Start of Block

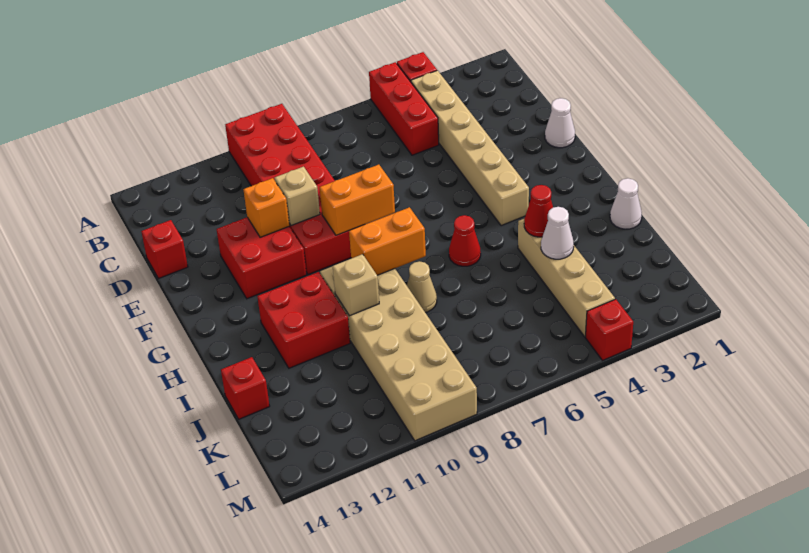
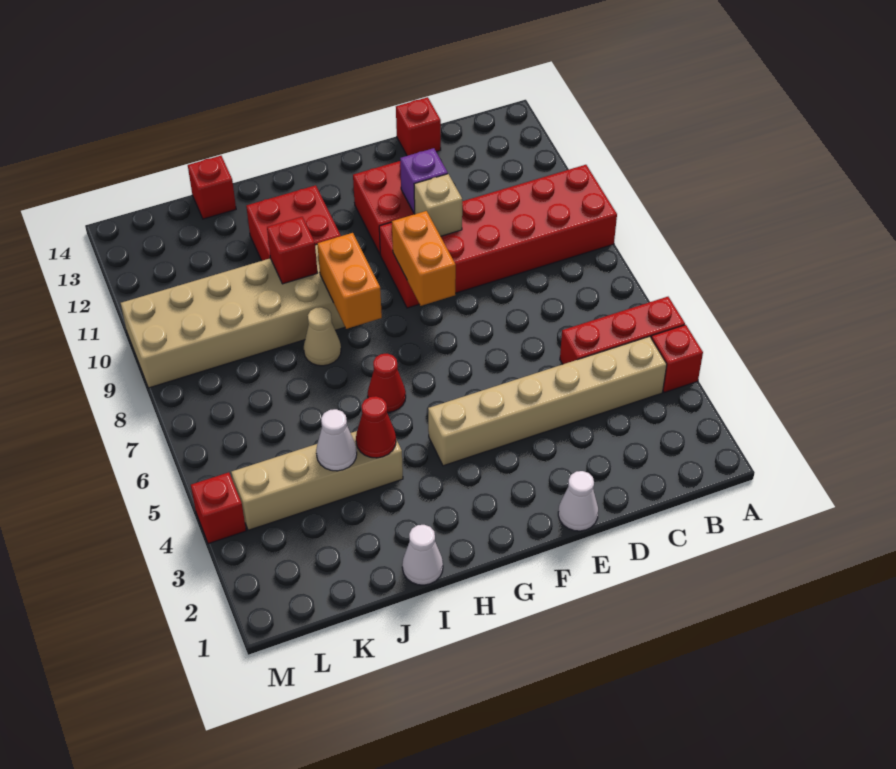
orange brick E11 level 2 -> purple brick E11 level 2
tan brick I10 level 2 -> red brick I10 level 2

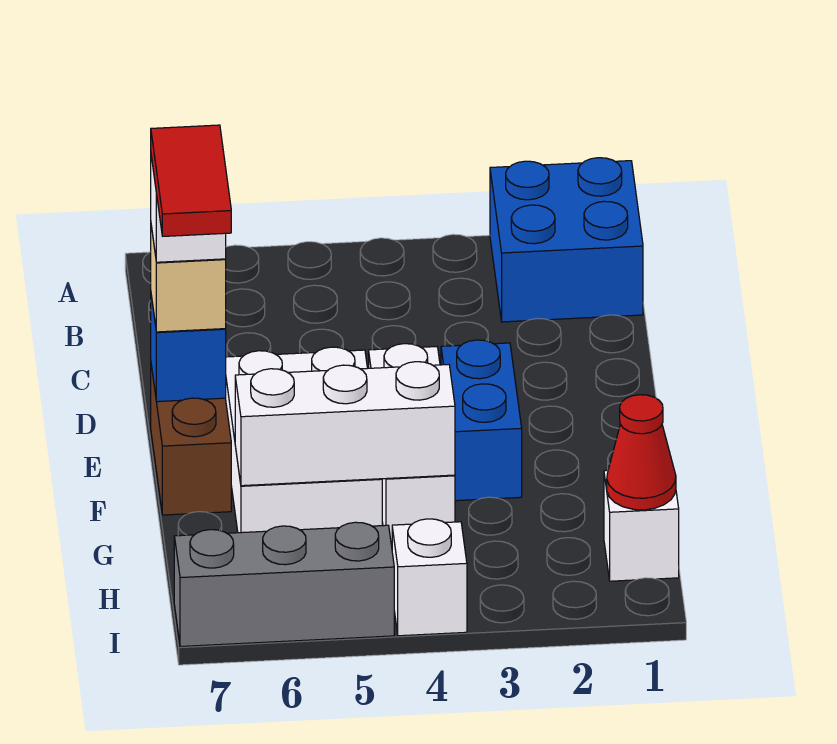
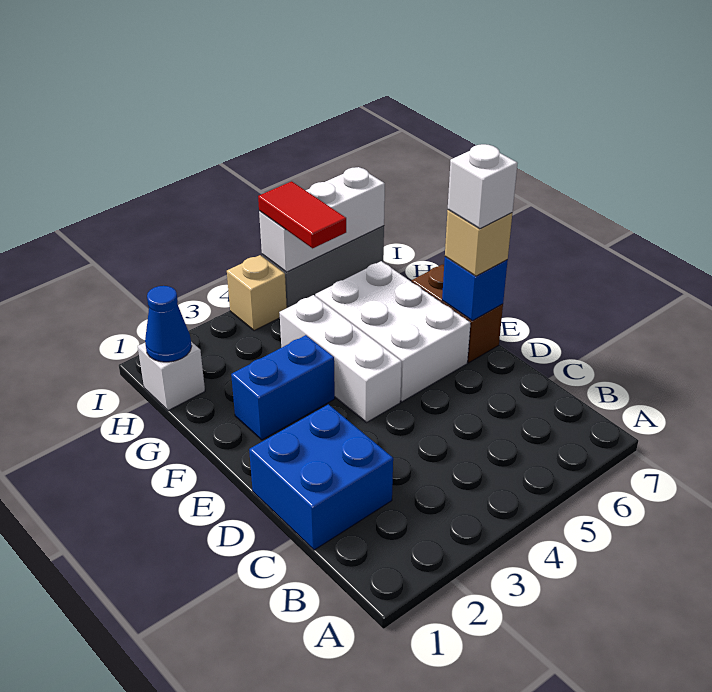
blue brick A1:B2 level 1 -> blue brick C1:D2 level 1
blue brick E3:F3 level 1 -> blue brick F2:F3 level 1
red tile E7:F7 level 5 -> red tile H5:I5 level 3
white brick G4:G6 level 2 -> white brick I5:I7 level 2
red cone H1 level 2 -> blue cone H1 level 2
white brick I4 level 1 -> tan brick I4 level 1

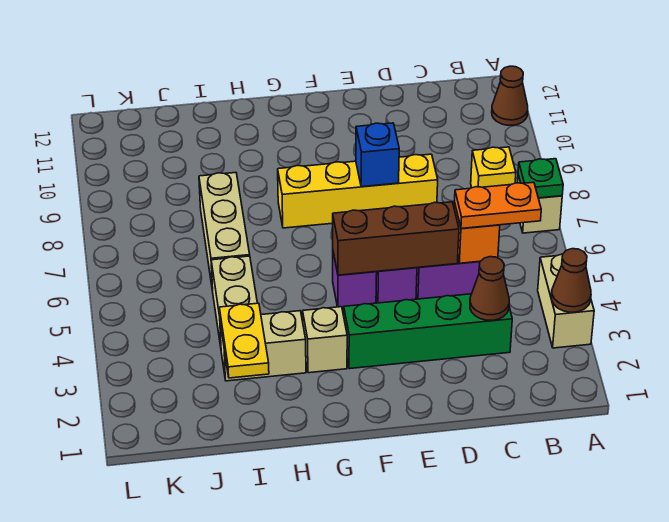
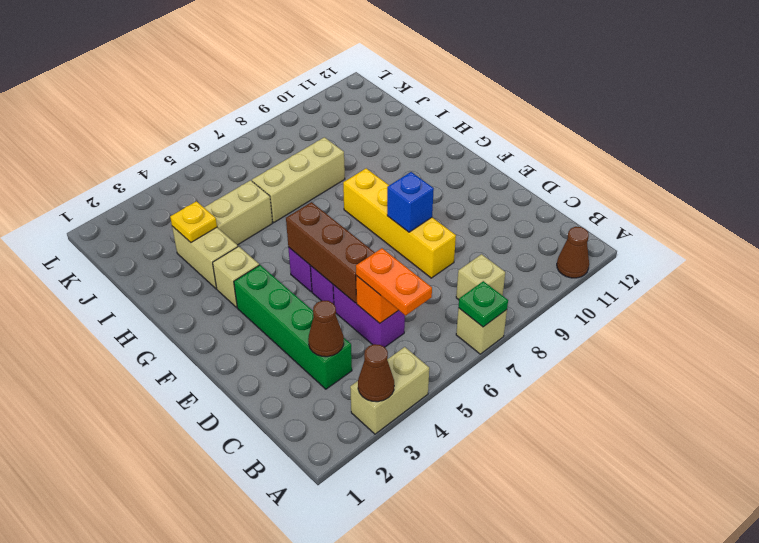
yellow brick B8 level 1 -> tan brick B8 level 1
yellow plate I2:I3 level 2 -> yellow plate I3 level 2

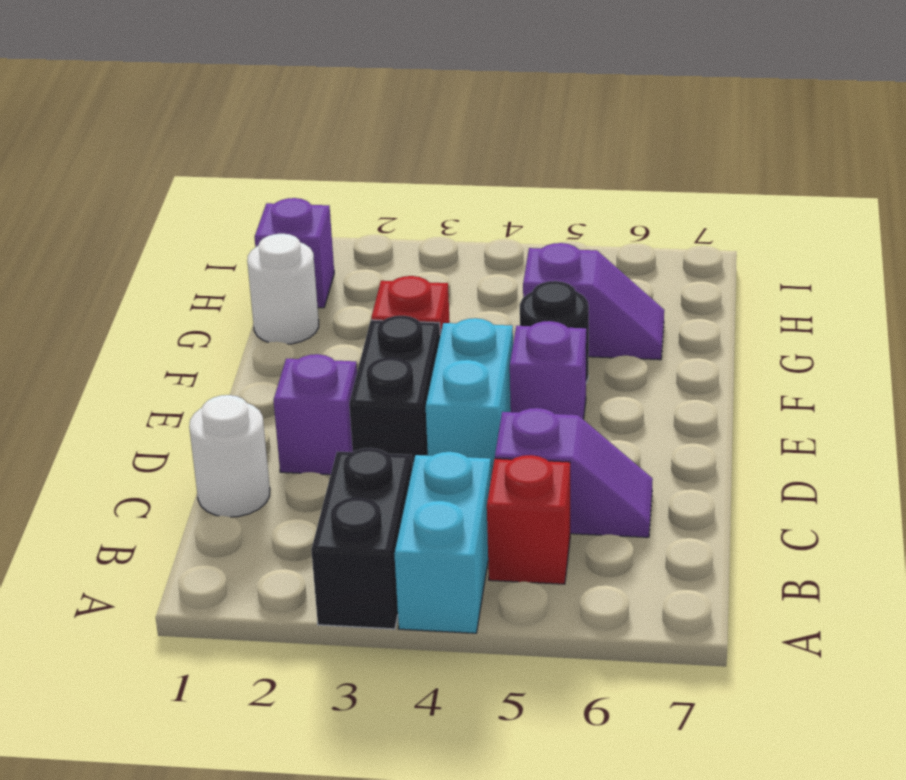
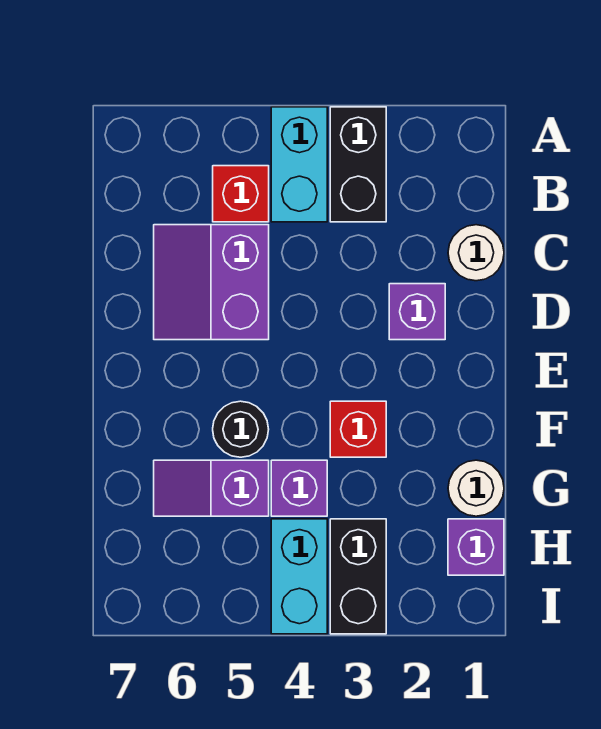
purple slope C5:C6 level 1 top 5 -> purple slope C5:D6 level 1 top 5
black brick D3:E3 level 1 -> black brick H3:I3 level 1
cyan brick D4:E4 level 1 -> cyan brick H4:I4 level 1
purple brick E5 level 1 -> purple brick G4 level 1

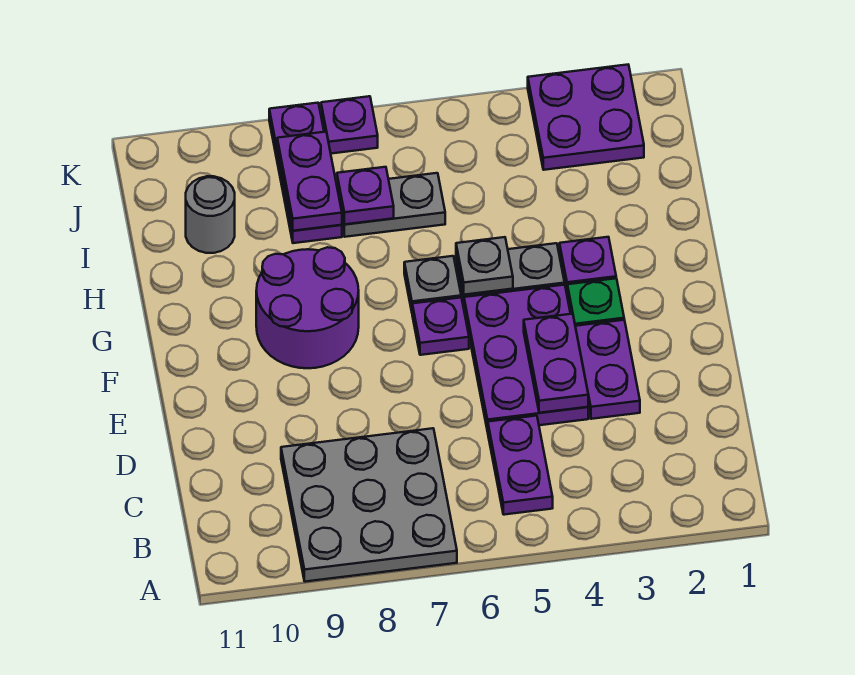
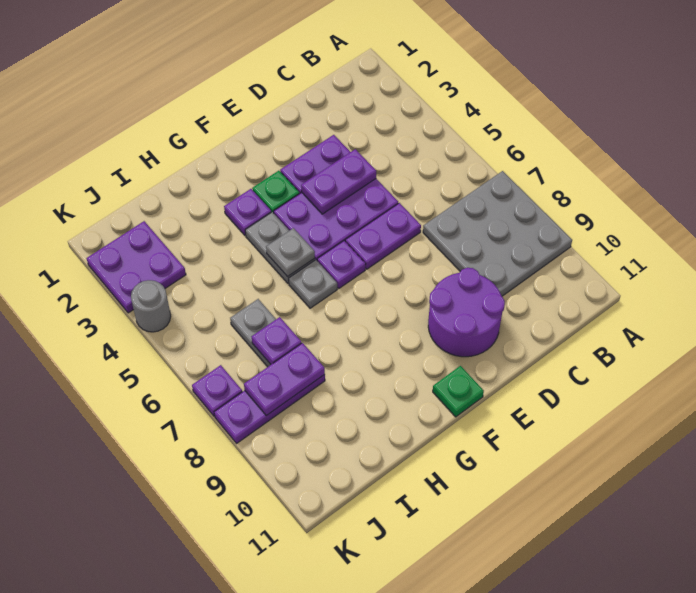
purple plate B5:C5 level 1 -> purple plate D6:E6 level 1
purple round brick F8:G9 level 1 -> purple round brick D9:E10 level 1
none -> green plate F11 level 1
grey round brick I10 level 1 -> grey round brick K4 level 1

End of Block

Without including any picture, print all of the entries above exactly.

orange brick E11 level 2 -> purple brick E11 level 2
tan brick I10 level 2 -> red brick I10 level 2

blue brick A1:B2 level 1 -> blue brick C1:D2 level 1
blue brick E3:F3 level 1 -> blue brick F2:F3 level 1
red tile E7:F7 level 5 -> red tile H5:I5 level 3
white brick G4:G6 level 2 -> white brick I5:I7 level 2
red cone H1 level 2 -> blue cone H1 level 2
white brick I4 level 1 -> tan brick I4 level 1

yellow brick B8 level 1 -> tan brick B8 level 1
yellow plate I2:I3 level 2 -> yellow plate I3 level 2

purple slope C5:C6 level 1 top 5 -> purple slope C5:D6 level 1 top 5
black brick D3:E3 level 1 -> black brick H3:I3 level 1
cyan brick D4:E4 level 1 -> cyan brick H4:I4 level 1
purple brick E5 level 1 -> purple brick G4 level 1

purple plate B5:C5 level 1 -> purple plate D6:E6 level 1
purple round brick F8:G9 level 1 -> purple round brick D9:E10 level 1
none -> green plate F11 level 1
grey round brick I10 level 1 -> grey round brick K4 level 1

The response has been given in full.